• Your assignment:
Whenever a line of the records below contains the word "right", copy that line.

• Colored object listings:
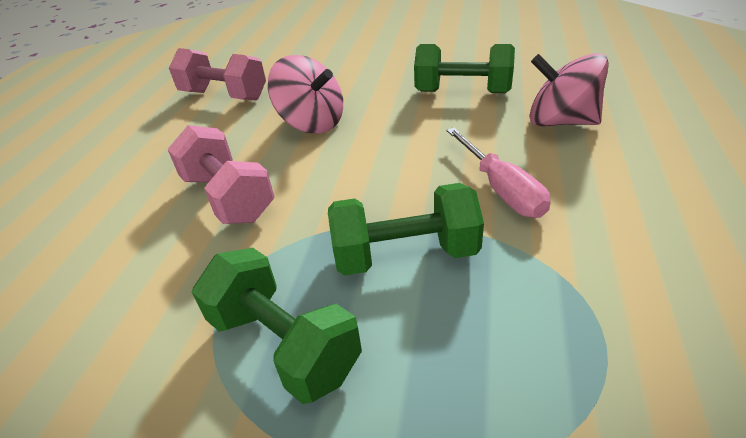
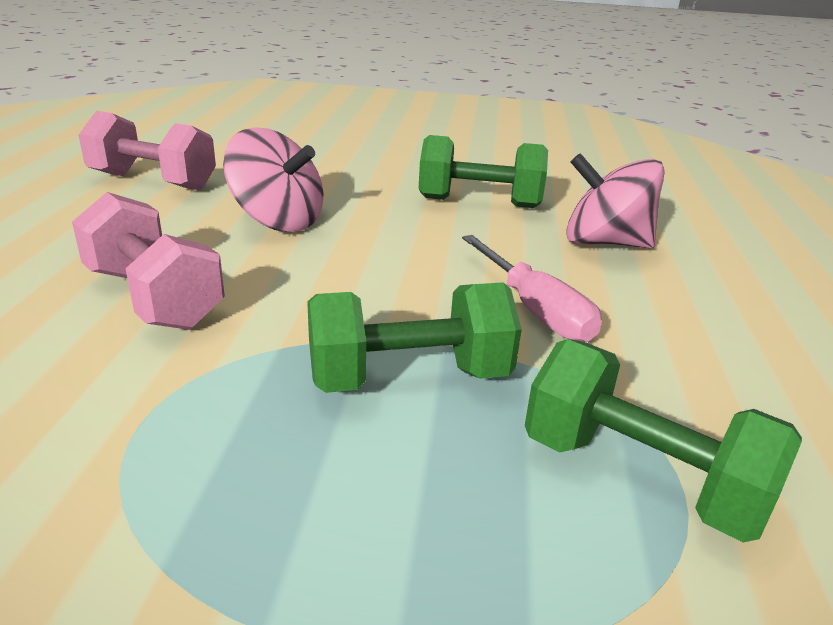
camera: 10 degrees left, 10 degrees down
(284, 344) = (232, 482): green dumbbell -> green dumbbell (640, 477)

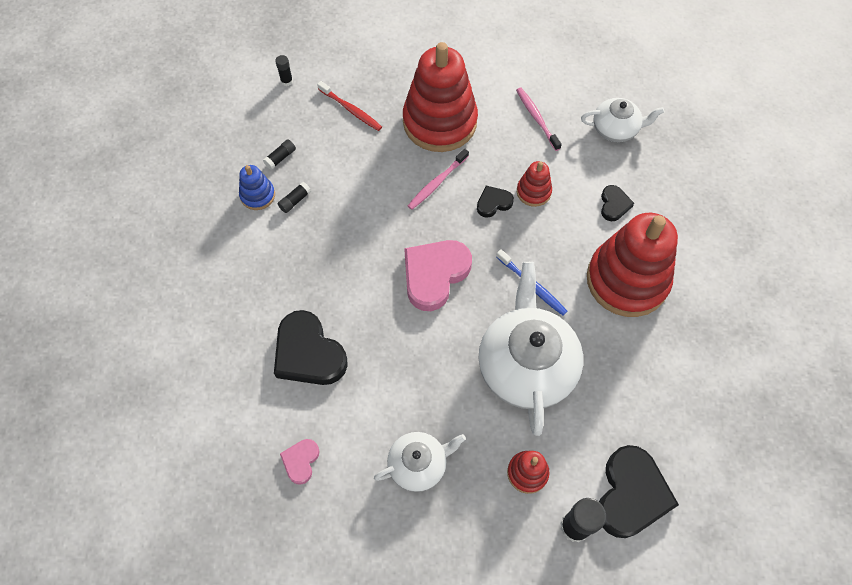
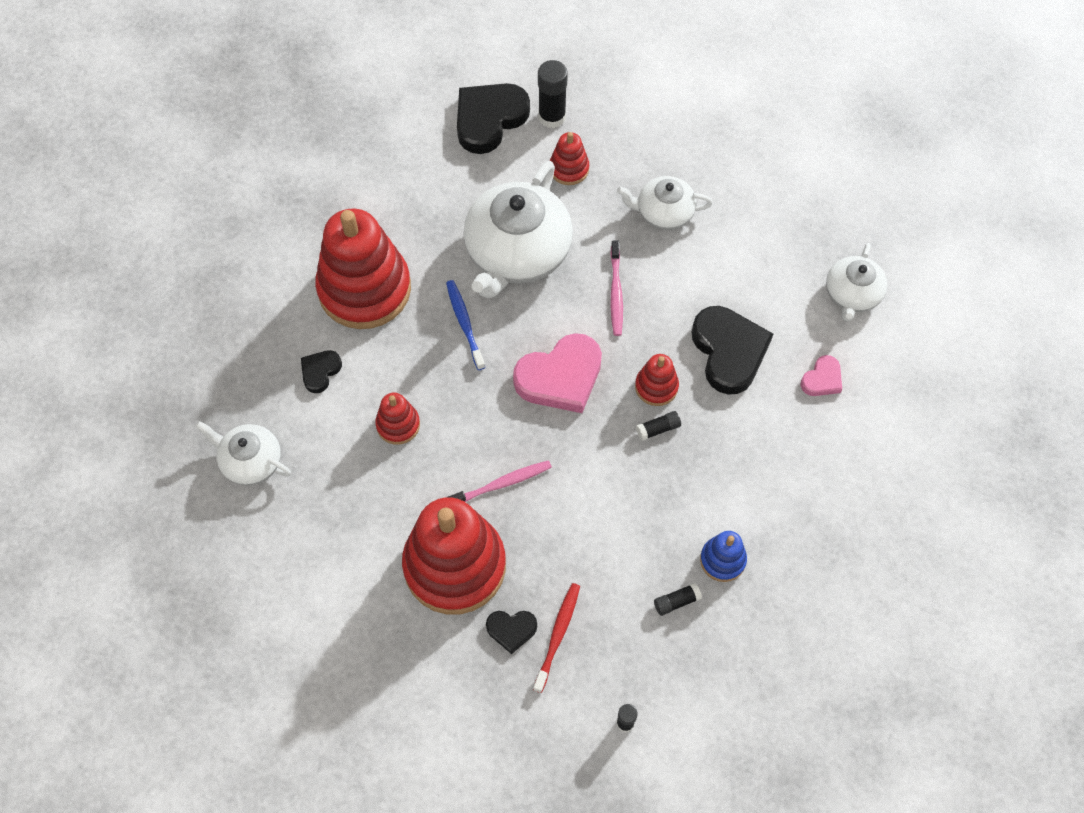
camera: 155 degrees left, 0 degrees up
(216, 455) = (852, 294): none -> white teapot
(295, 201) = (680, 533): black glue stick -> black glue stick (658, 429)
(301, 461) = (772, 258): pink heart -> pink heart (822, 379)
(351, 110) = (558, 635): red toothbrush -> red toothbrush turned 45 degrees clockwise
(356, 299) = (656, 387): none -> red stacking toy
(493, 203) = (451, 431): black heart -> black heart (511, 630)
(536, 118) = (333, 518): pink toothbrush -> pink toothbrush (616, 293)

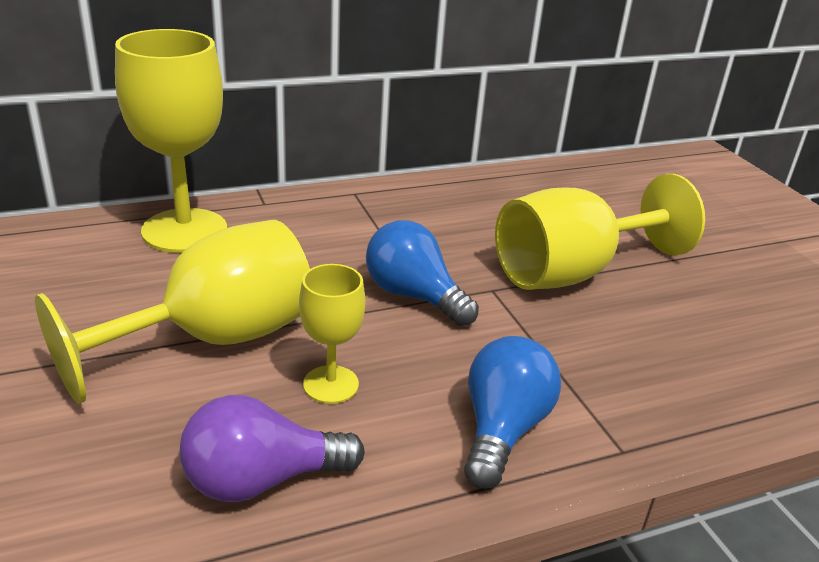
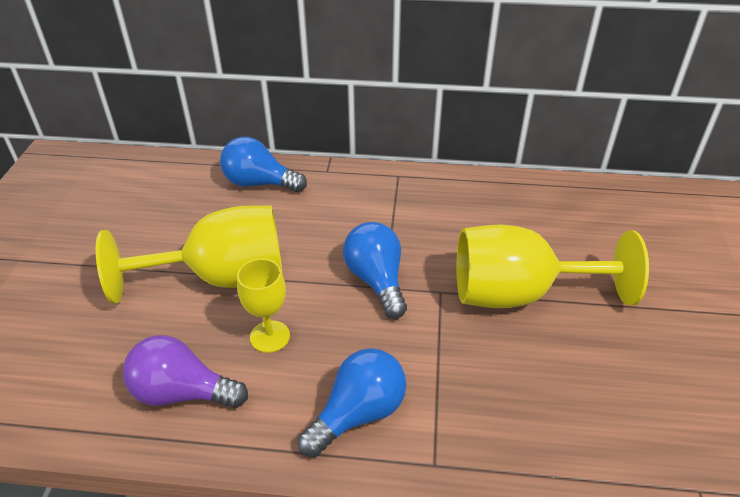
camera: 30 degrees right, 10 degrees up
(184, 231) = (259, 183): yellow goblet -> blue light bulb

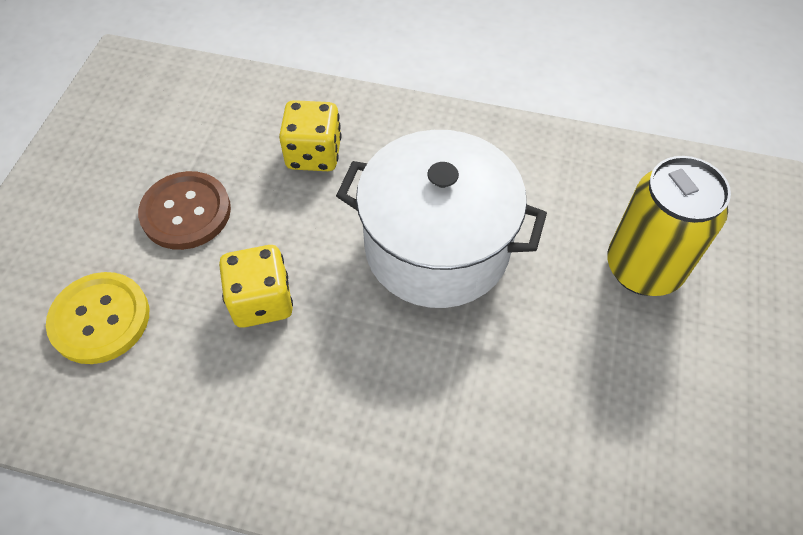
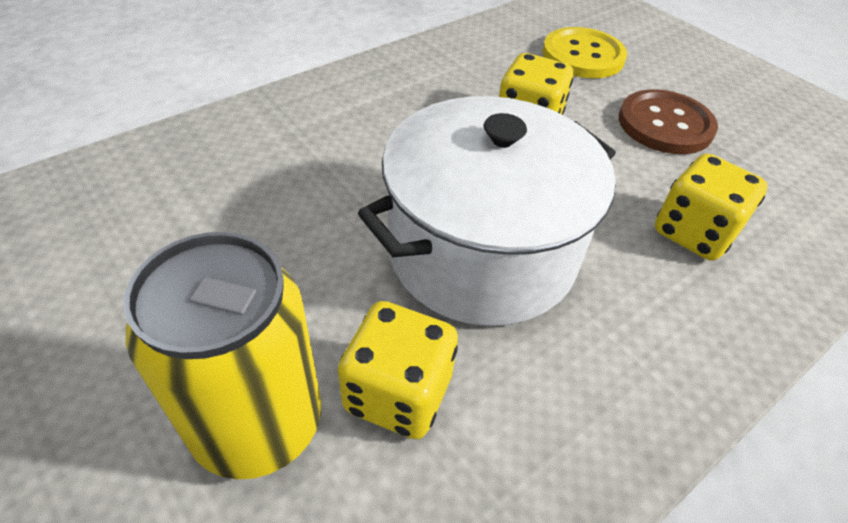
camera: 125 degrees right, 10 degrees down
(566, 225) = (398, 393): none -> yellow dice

• Exercise response:
camera: 30 degrees right, 10 degrees up
camera: 125 degrees right, 10 degrees down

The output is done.